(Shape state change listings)
[Start of Attachment]
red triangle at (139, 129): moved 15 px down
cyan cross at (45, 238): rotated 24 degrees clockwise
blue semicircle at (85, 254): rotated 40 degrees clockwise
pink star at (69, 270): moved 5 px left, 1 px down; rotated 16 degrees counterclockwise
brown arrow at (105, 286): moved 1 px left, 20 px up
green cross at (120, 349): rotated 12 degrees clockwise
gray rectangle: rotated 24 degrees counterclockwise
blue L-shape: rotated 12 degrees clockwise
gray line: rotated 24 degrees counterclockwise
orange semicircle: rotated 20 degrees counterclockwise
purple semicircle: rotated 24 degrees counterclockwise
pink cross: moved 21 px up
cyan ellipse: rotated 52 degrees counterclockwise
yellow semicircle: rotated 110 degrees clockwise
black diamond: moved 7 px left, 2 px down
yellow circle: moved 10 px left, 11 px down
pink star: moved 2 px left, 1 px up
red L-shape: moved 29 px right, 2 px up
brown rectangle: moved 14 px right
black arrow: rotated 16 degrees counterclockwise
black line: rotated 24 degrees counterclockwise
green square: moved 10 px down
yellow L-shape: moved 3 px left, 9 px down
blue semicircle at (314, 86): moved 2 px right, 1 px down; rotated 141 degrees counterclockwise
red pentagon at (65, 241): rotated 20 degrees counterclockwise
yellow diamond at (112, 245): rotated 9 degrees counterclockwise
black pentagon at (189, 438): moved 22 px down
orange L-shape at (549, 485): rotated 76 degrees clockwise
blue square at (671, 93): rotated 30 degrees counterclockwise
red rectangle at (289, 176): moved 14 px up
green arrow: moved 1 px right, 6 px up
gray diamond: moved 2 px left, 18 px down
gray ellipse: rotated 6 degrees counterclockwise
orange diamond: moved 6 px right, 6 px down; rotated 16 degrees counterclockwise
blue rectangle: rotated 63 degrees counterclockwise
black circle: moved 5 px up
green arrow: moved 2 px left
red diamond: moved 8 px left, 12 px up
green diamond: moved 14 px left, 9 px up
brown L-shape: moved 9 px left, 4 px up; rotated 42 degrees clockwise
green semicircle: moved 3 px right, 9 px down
[End of Attachment]
[Start of Attachment]
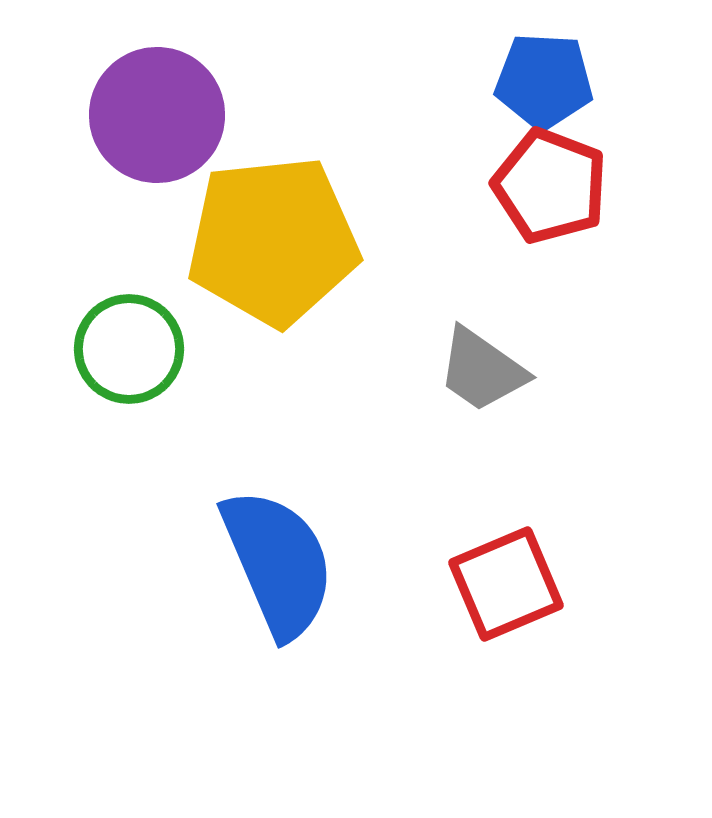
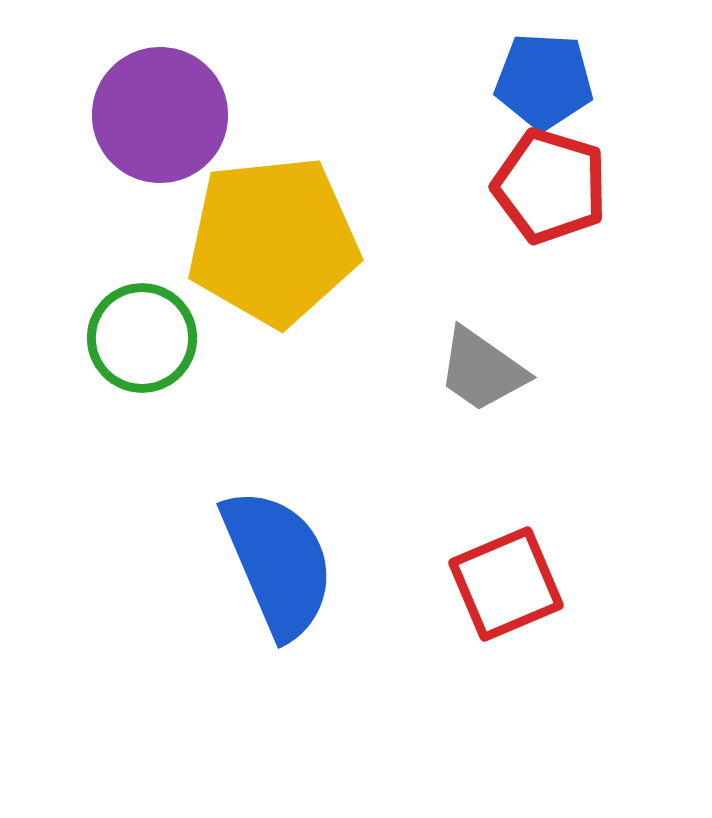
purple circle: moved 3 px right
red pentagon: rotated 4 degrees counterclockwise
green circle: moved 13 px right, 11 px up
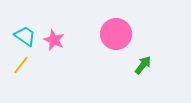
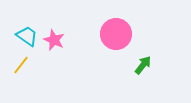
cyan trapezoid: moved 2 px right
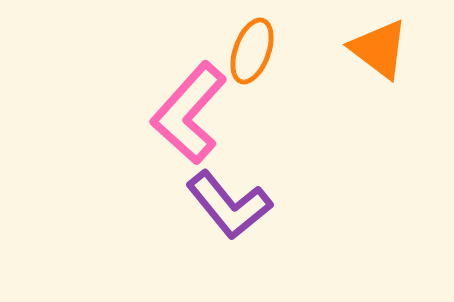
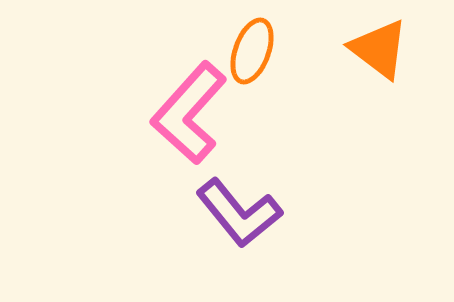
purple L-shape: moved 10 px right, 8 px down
[End of Attachment]
# ASSIGNMENT
Copy word for word only the lines above from the one with "cyan trapezoid: moved 2 px right" through the one with "purple L-shape: moved 10 px right, 8 px down". Leave pictures out.

# COMPLETED EXERCISE
cyan trapezoid: moved 2 px right
purple L-shape: moved 10 px right, 8 px down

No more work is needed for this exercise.